> **What to produce**
What lines below contain the word "plus"? Please pull each one out.

> **Data**
--------
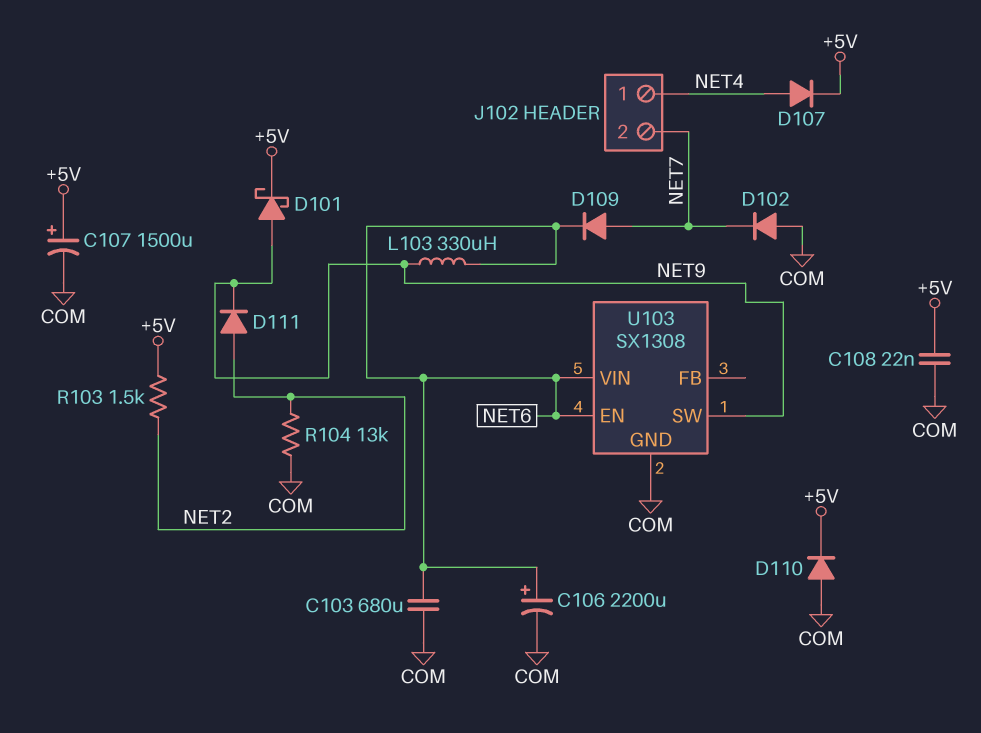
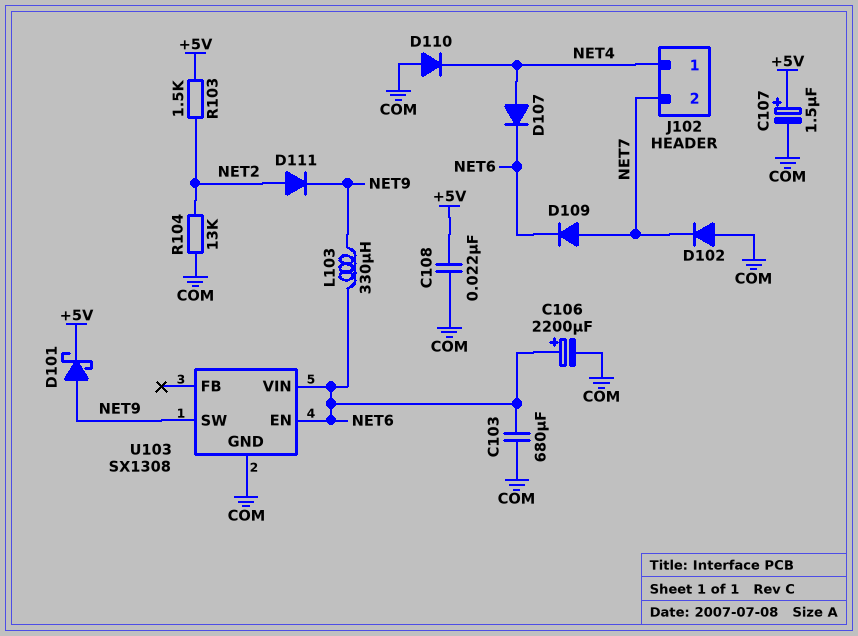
C107: 1500uF (plus +5V, minus COM) -> 1.5uF (plus +5V, minus COM)
D107: diode (A NET4, K +5V) -> diode (A NET4, K NET6)
D110: diode (A COM, K +5V) -> diode (A COM, K NET4)

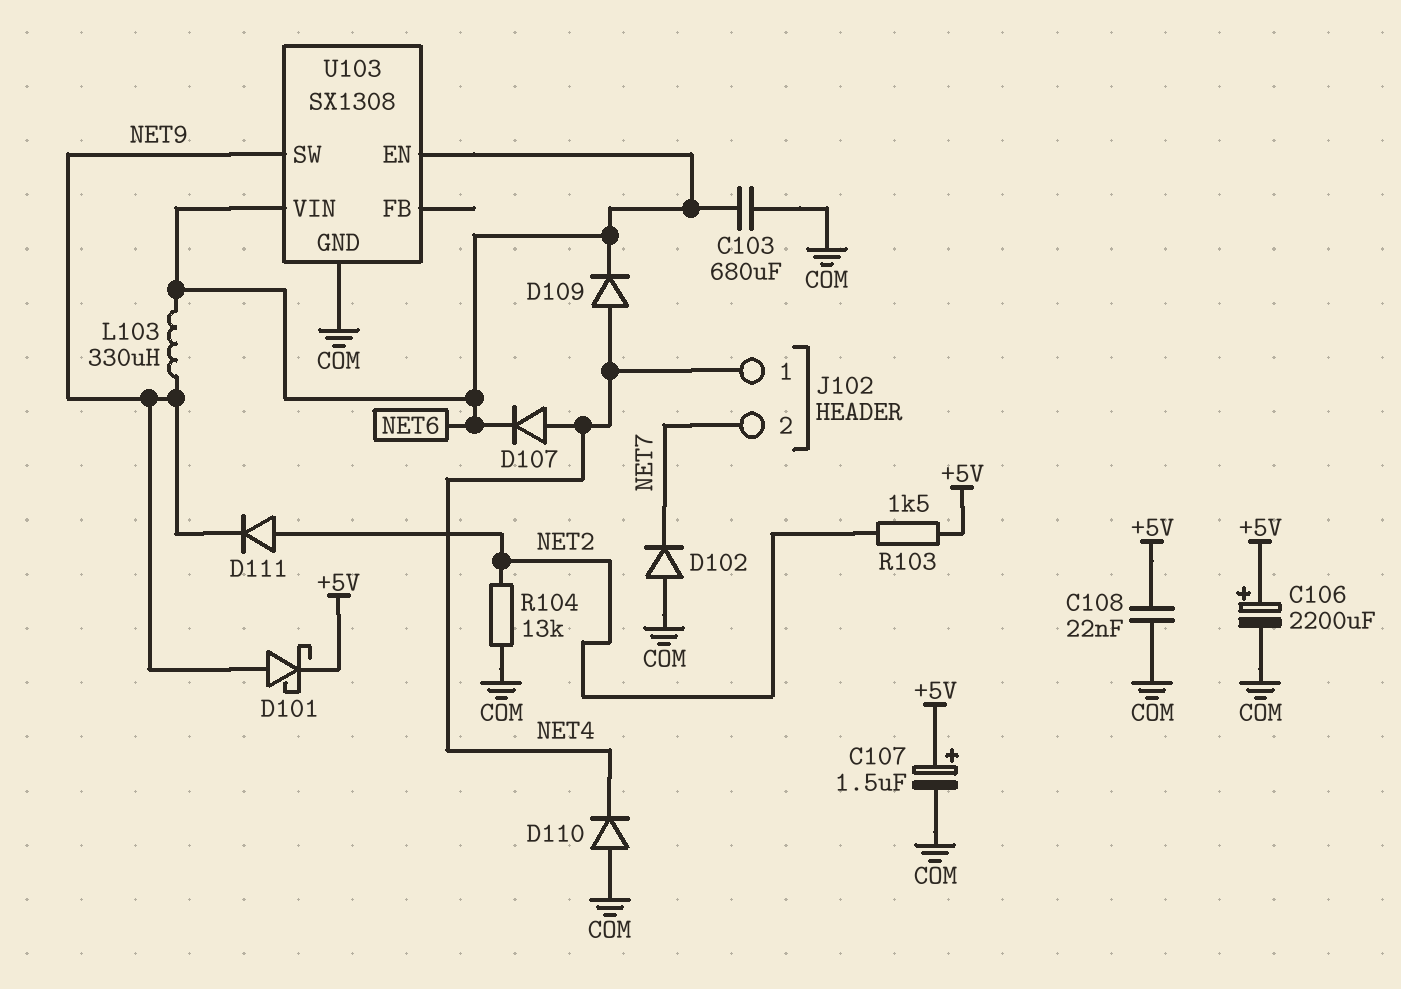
C106: 2200uF (plus NET6, minus COM) -> 2200uF (plus +5V, minus COM)
D109: diode (A NET7, K NET6) -> diode (A NET4, K NET6)

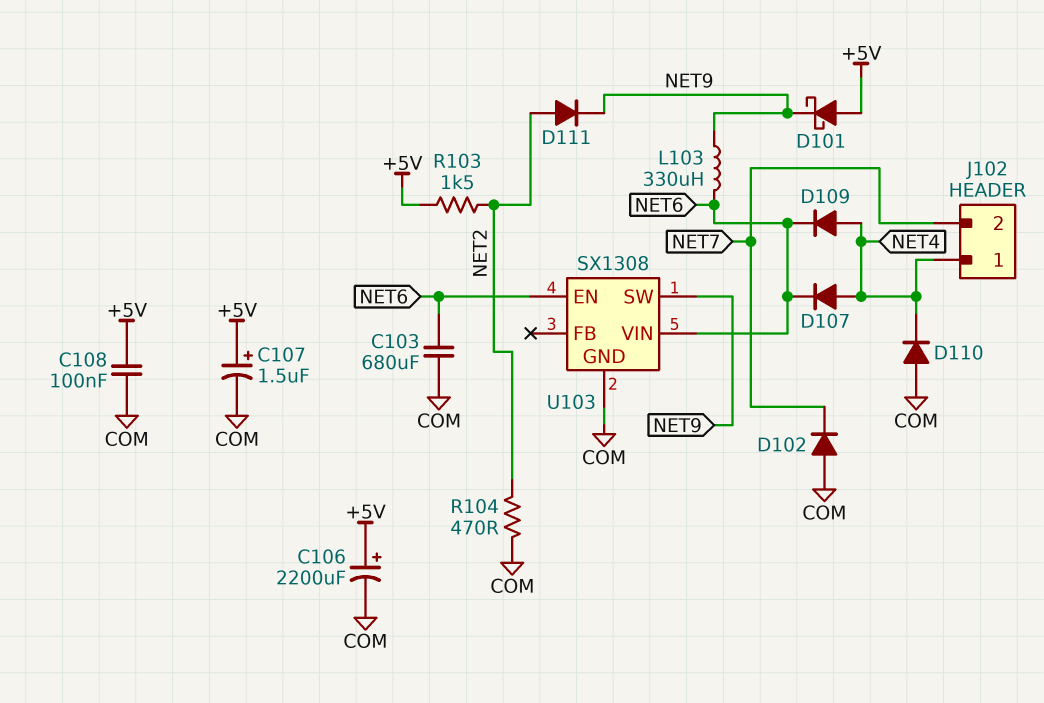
C108: 22nF (+5V, COM) -> 100nF (+5V, COM)
D101: schottky (A NET9, K +5V) -> schottky (A +5V, K NET9)
R104: 13k (COM, NET2) -> 470 (COM, NET2)

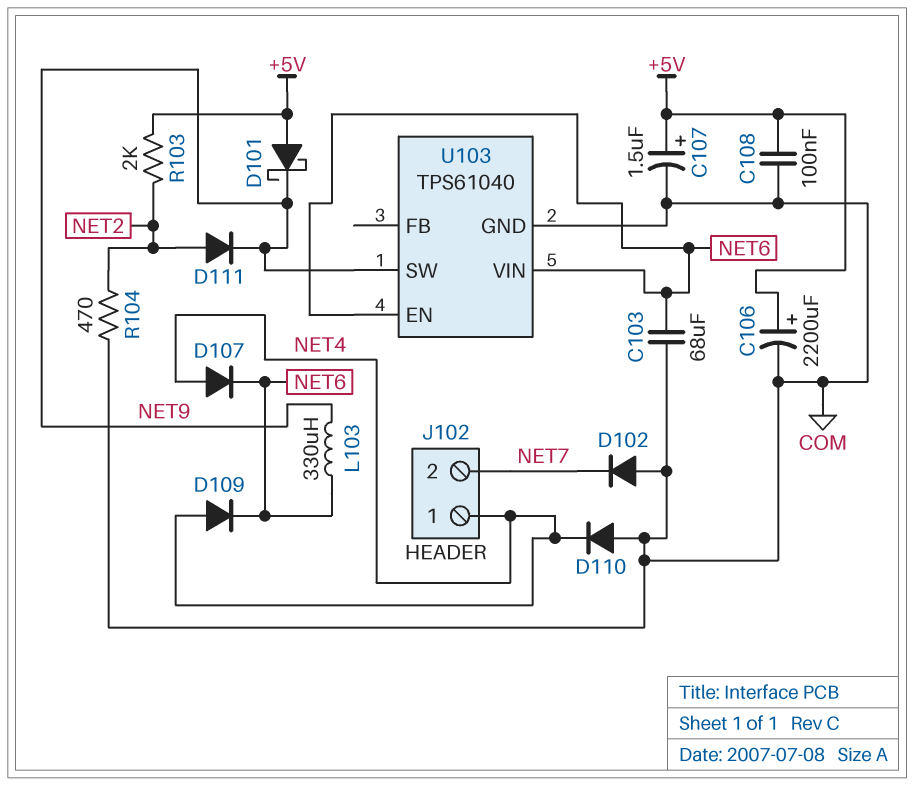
C103: 680uF (COM, NET6) -> 68uF (COM, NET6)
R103: 1.5k (+5V, NET2) -> 2k (+5V, NET2)
U103: SX1308 -> TPS61040

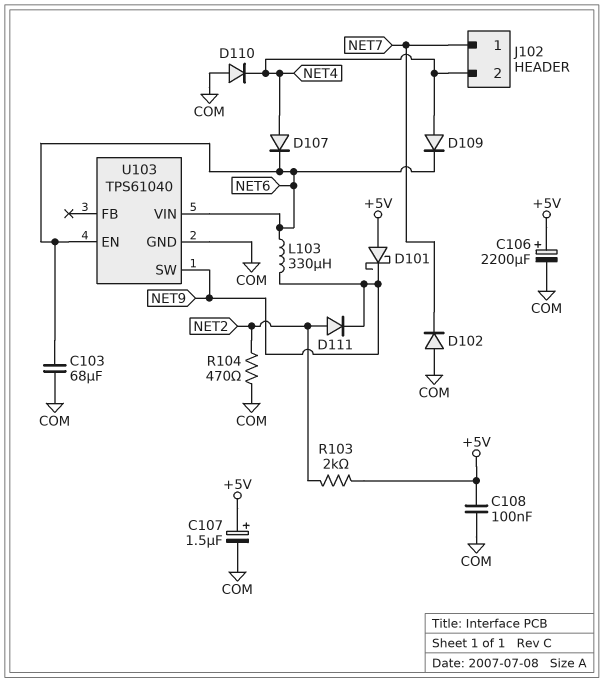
J102 pin 1: NET4 -> NET7
J102 pin 2: NET7 -> NET4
--------
> **Exercise solution**
C107: 1500uF (plus +5V, minus COM) -> 1.5uF (plus +5V, minus COM)
C106: 2200uF (plus NET6, minus COM) -> 2200uF (plus +5V, minus COM)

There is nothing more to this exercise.